Top of Excerpted data

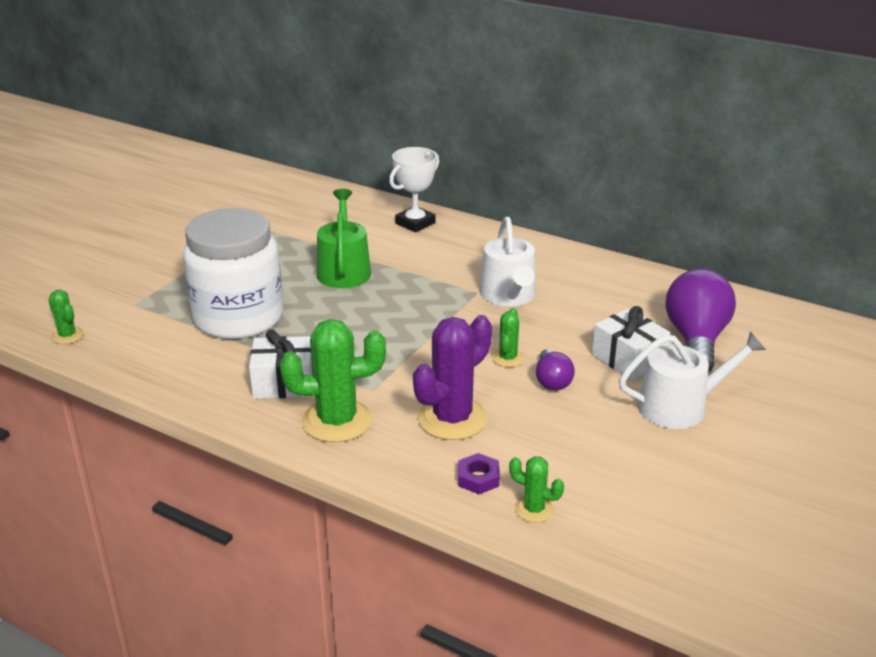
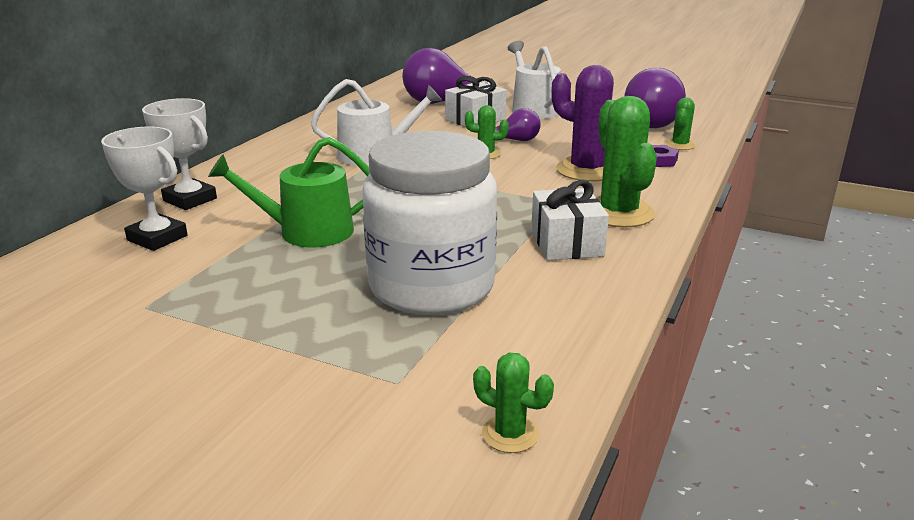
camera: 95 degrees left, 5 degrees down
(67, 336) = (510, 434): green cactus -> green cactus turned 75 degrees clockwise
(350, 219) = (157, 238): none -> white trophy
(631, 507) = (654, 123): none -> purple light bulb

Bottom of Excerpted data
Top of Excerpted data

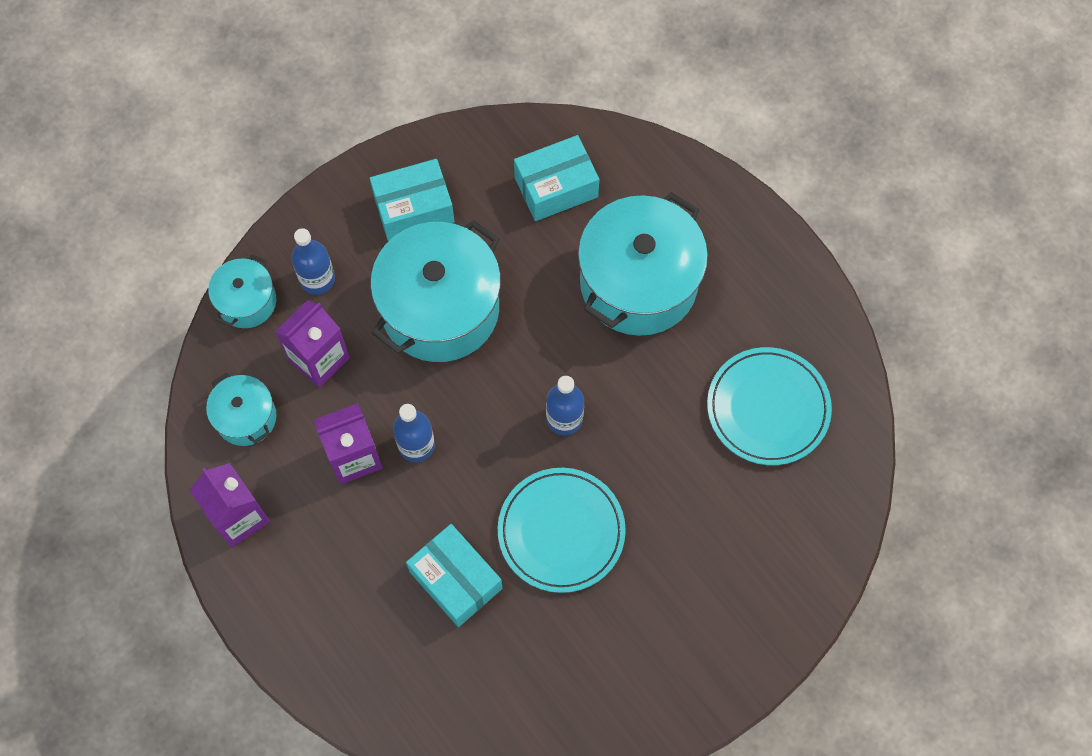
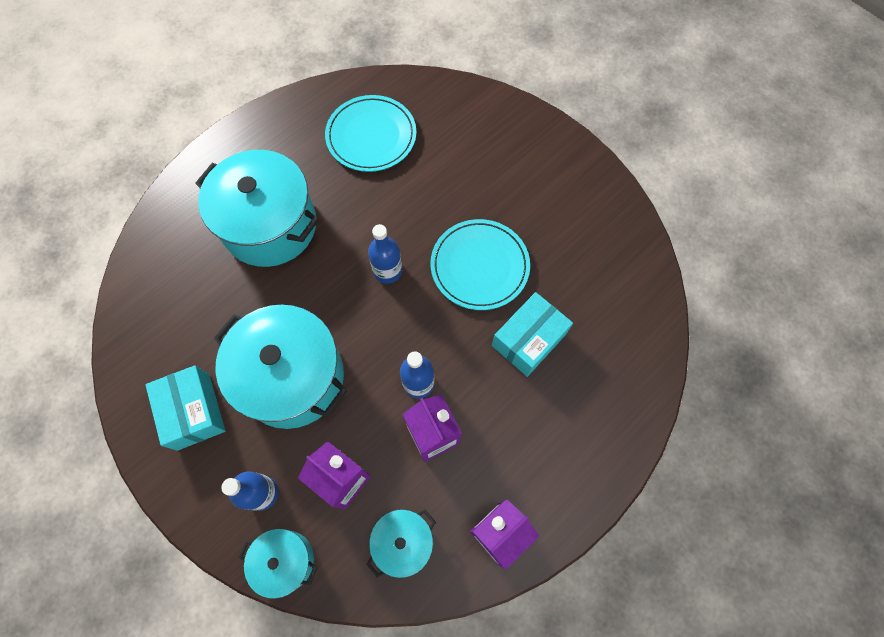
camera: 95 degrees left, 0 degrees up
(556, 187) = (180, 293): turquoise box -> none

Bottom of Excerpted data

(Exercise goal)
In the data above, find the line with "camera: 95 degrees left, 5 degrees down" and the line with "(631, 507) = (654, 123): none". Retype both, plus every line between them, exactly.

(Your response)
camera: 95 degrees left, 5 degrees down
(67, 336) = (510, 434): green cactus -> green cactus turned 75 degrees clockwise
(350, 219) = (157, 238): none -> white trophy
(631, 507) = (654, 123): none -> purple light bulb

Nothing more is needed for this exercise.